(Data extracted from a collection)
Content starts

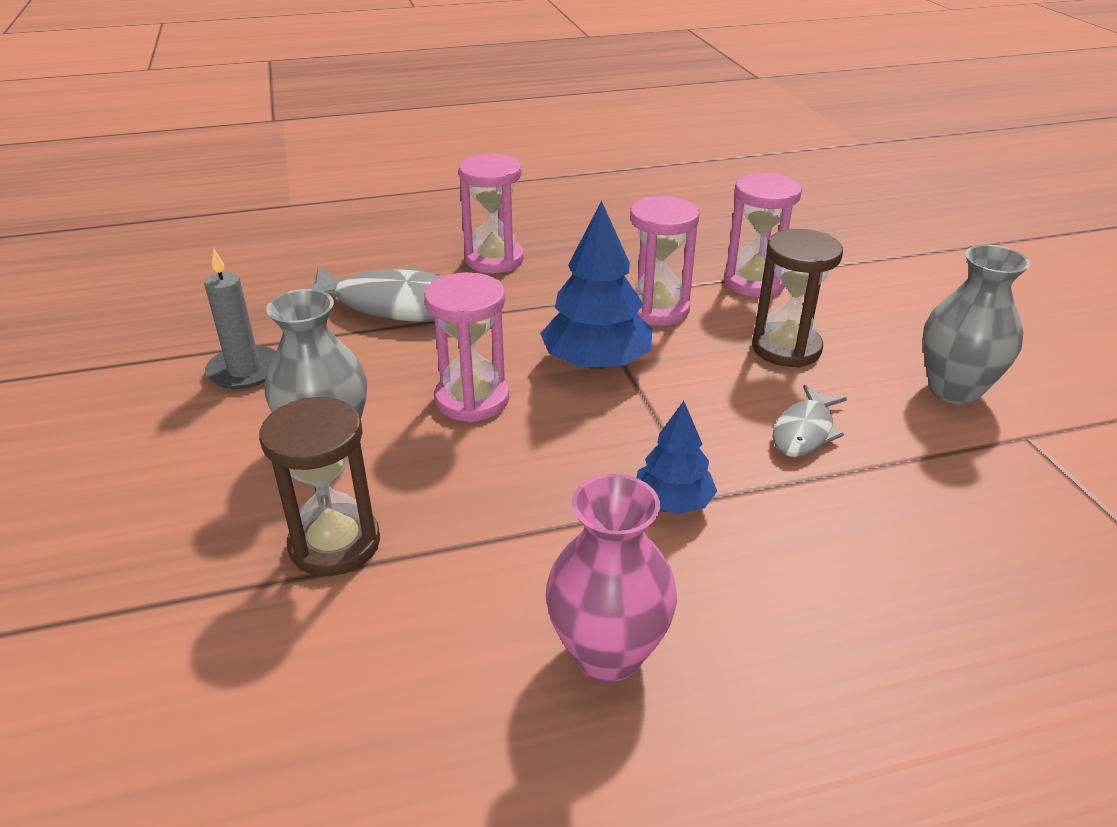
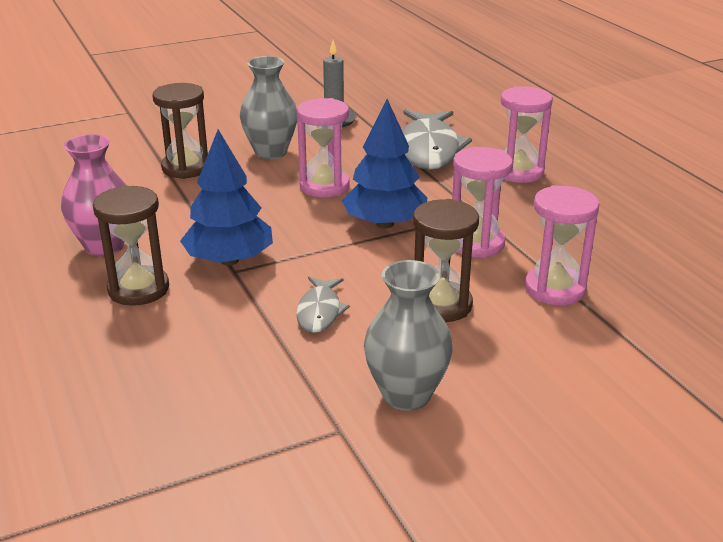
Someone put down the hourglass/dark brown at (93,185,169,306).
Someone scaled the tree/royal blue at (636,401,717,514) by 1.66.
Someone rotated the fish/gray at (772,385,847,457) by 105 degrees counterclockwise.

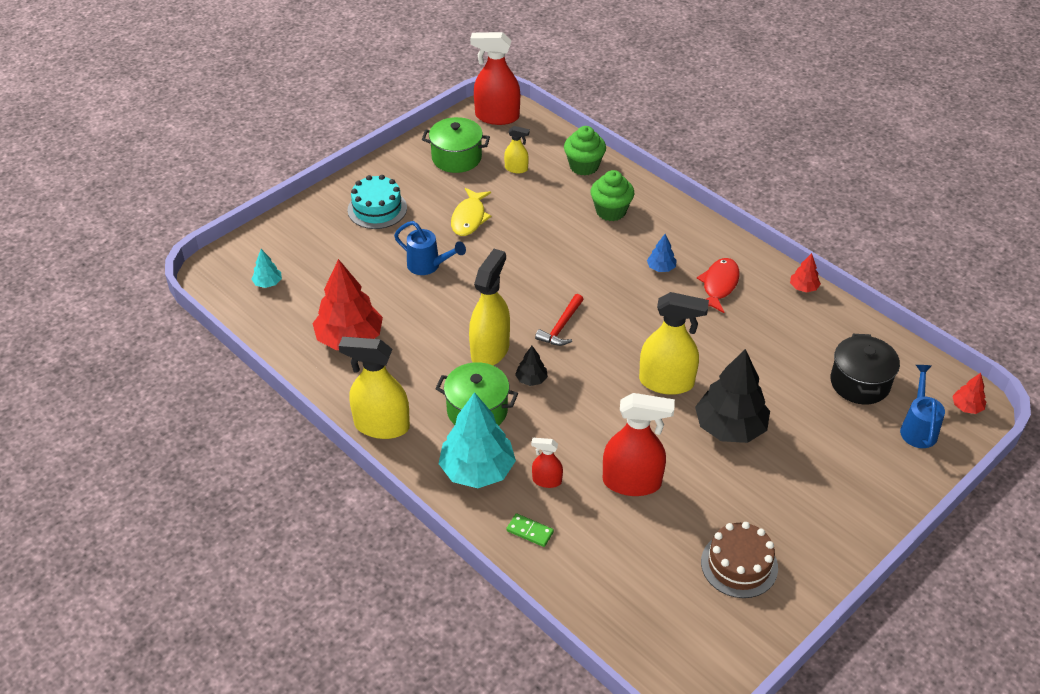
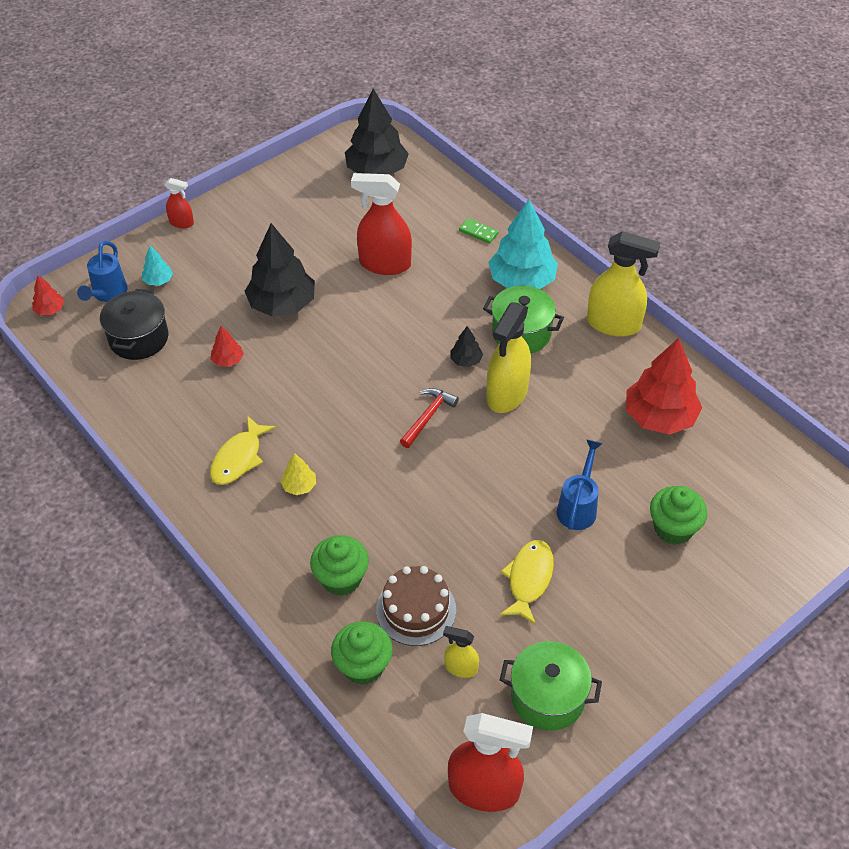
Someone carried the tree/teal from (251,249,282,288) to (142,246,173,286).
Someone carried the spray bottle/crimson from (531,438,563,488) to (165,178,194,228).
Someone repainted the fish/crimson at (697,258,740,313), which became the fish/golden at (210,416,276,485).
Someone carried the tree/crimson from (790,253,821,292) to (211,326,244,367).
Someone repainted the tree/royal blue at (647,234,677,272), which became the tree/golden at (281,453,316,495).
Someone put down the tree/jet-black at (345,89,409,175).
Someone carried the layer cake/dark brown from (701,522,778,598) to (376,566,456,646).
Someone rotated the watering can/royal blue at (394,221,466,275) by 75 degrees clockwise.
Someone put down the fairy cake/emerald at (650,486,707,545).
Someone took away the layer cake/teal at (348,175,407,229).
Someone took away the spray bottle/golden at (639,292,709,395).

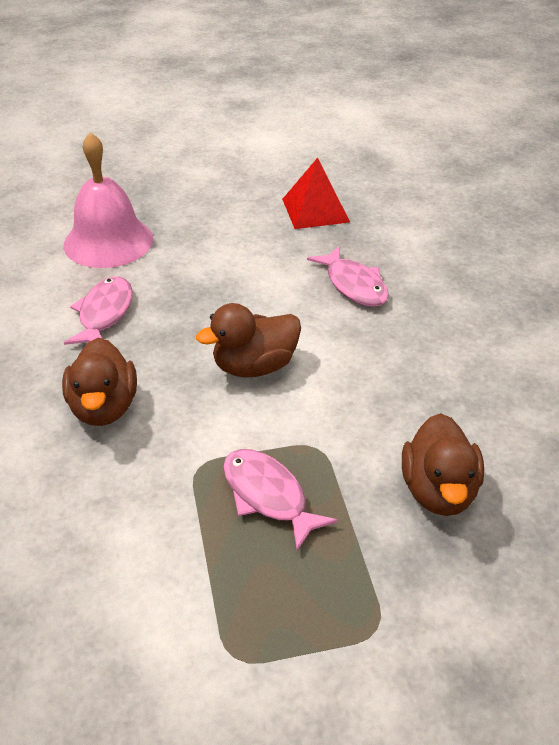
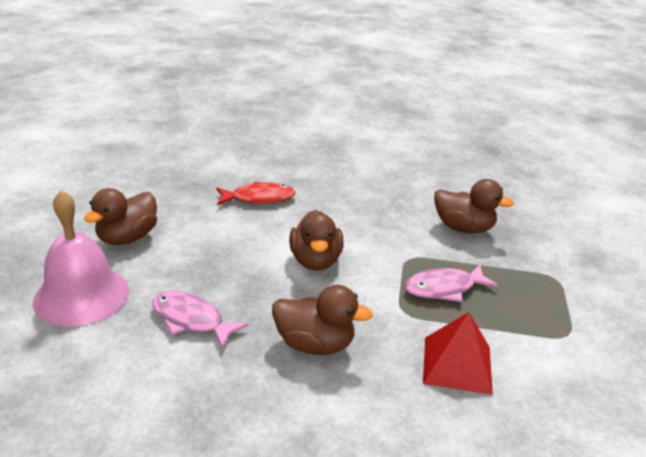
Someone put down the toy duck/dark brown at (84,188,157,245).
Someone repainted the fish/rose-pink at (307,246,389,307), which became the fish/crimson at (216,181,296,205).
Someone carried the pyramid/crimson from (282,158,350,229) to (423,312,493,395).

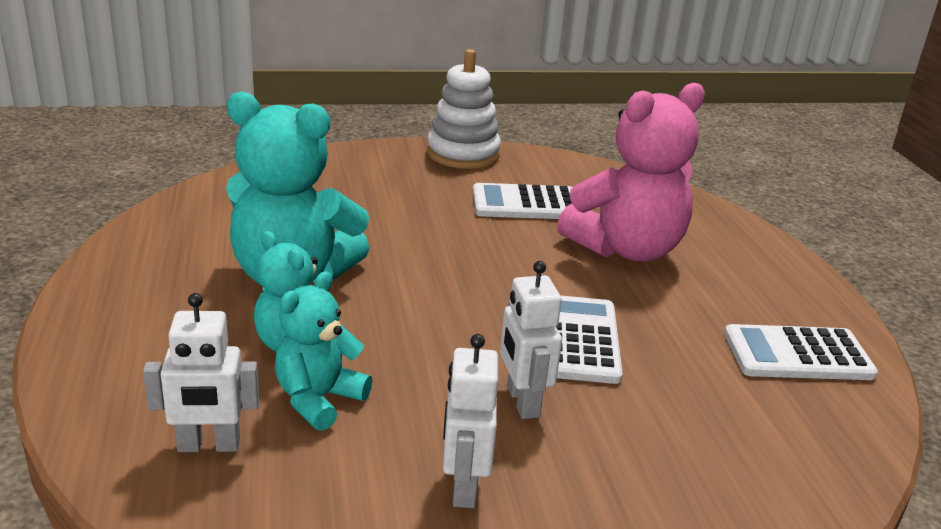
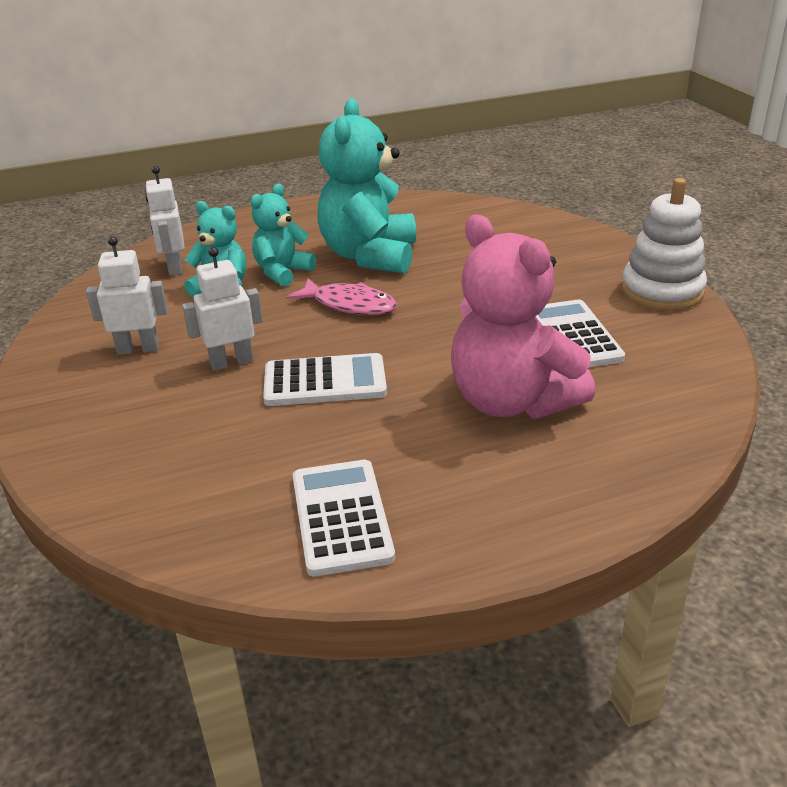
Someone put down the fish/rose-pink at (286,278,397,315).

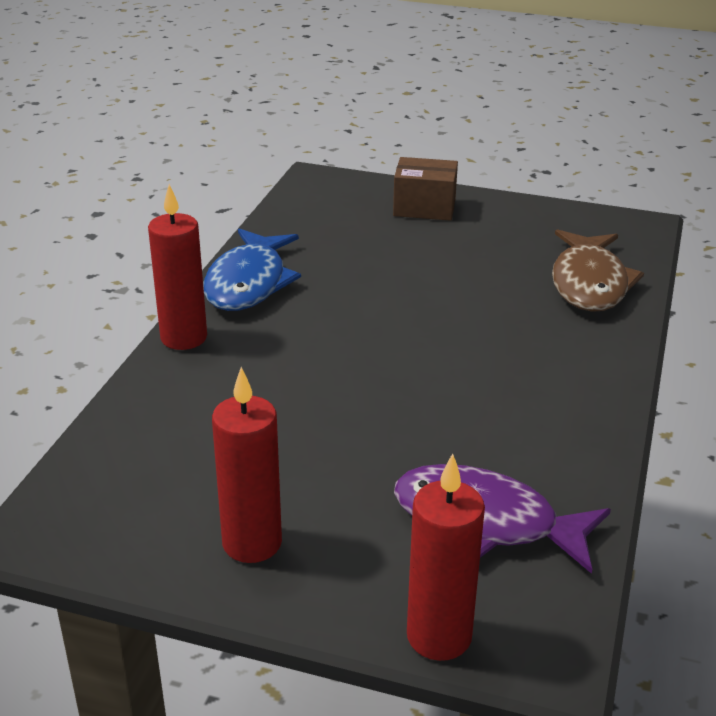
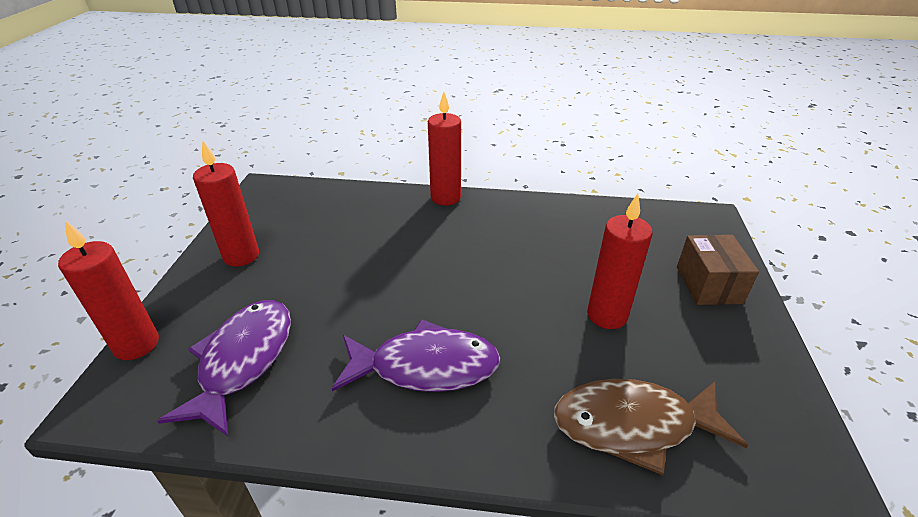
Someone put down the fish/purple at (332,319,500,392).
Someone put down the wax candle/crimson at (587,194,652,329).
Someone took away the fish/royal blue at (203,228,301,311).

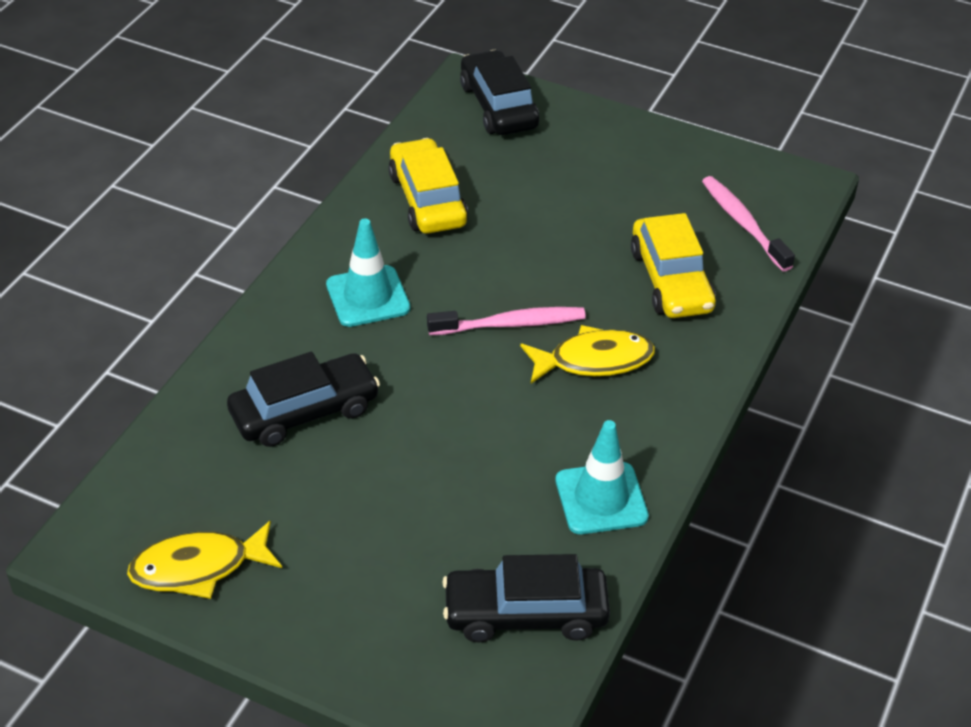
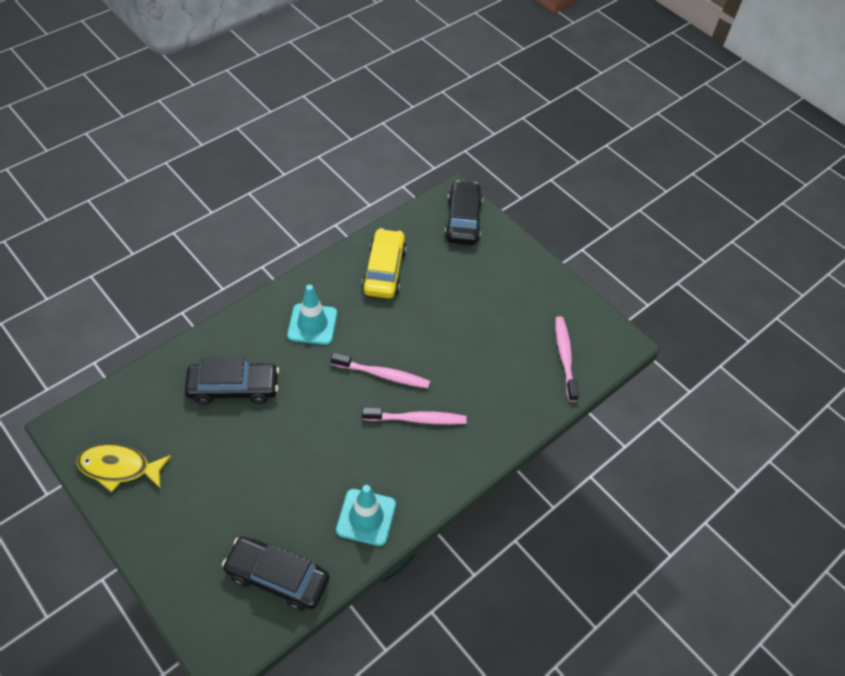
Someone swapped the fish/golden at (520,325,655,383) for the toothbrush/rose-pink at (362,407,467,425).
Someone took away the automobile/golden at (631,213,716,318).

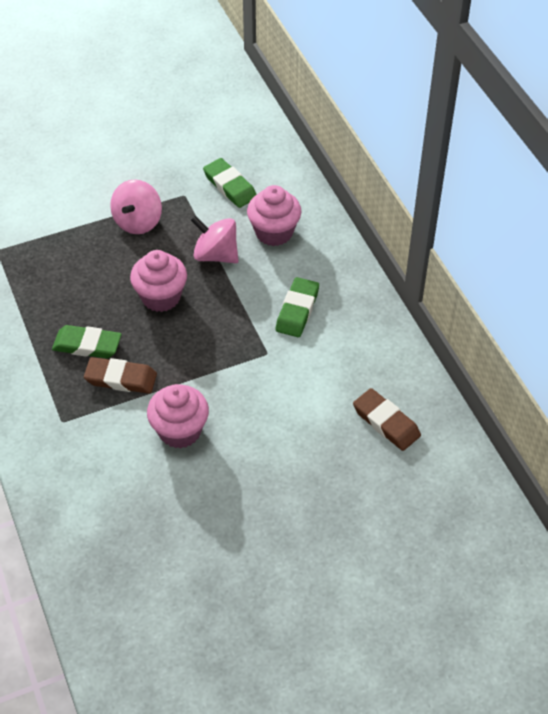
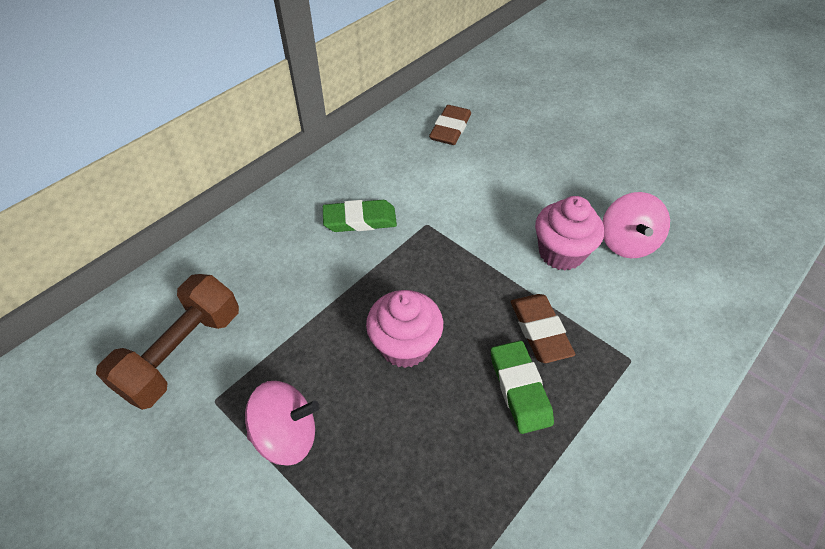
Someone swapped the pencil eraser/emerald at (203,158,257,208) for the hand weight/dark brown at (96,274,239,410).
Someone carried the toy top/rose-pink from (191,215,239,263) to (602,192,670,258).
Someone took away the fairy cake/rose-pink at (247,185,302,246).

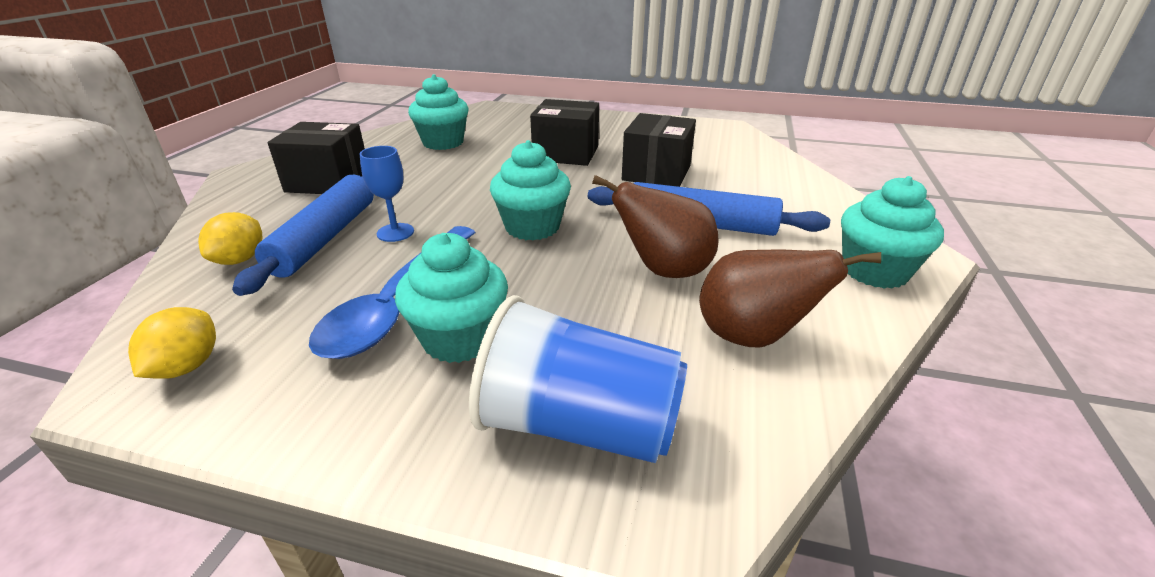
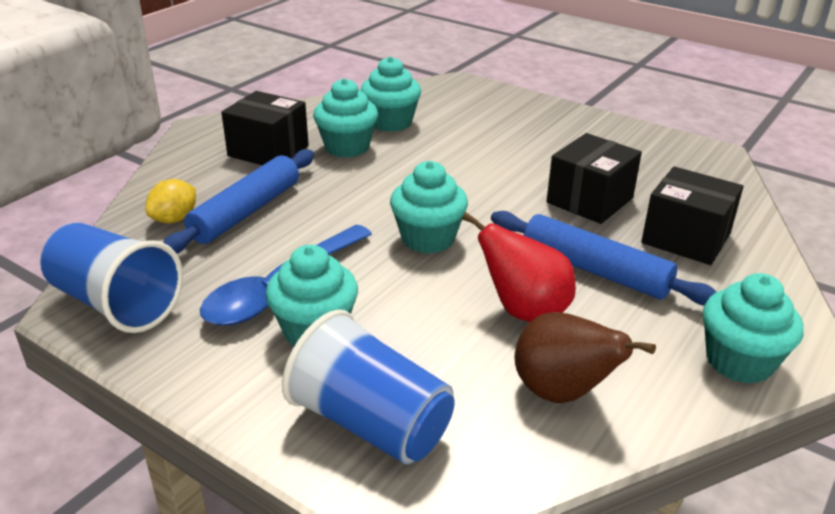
Someone swapped the lemon/golden at (128,307,216,379) for the cup/royal blue at (40,223,183,333).
Someone put down the fairy cake/teal at (313,78,378,158).
Someone repainted the pear fruit/dark brown at (592,175,719,278), which became the pear fruit/crimson at (462,212,576,322).
Someone carried the package/jet-black from (530,99,599,166) to (641,166,743,265).
Someone took away the chalice/royal blue at (360,146,414,242).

Content ends

Problem details: Reproduce exactly the entries from their first line through the line containing "Someone scaled the", including both, and omit any pictures.

The completed task:
Someone put down the hourglass/dark brown at (93,185,169,306).
Someone scaled the tree/royal blue at (636,401,717,514) by 1.66.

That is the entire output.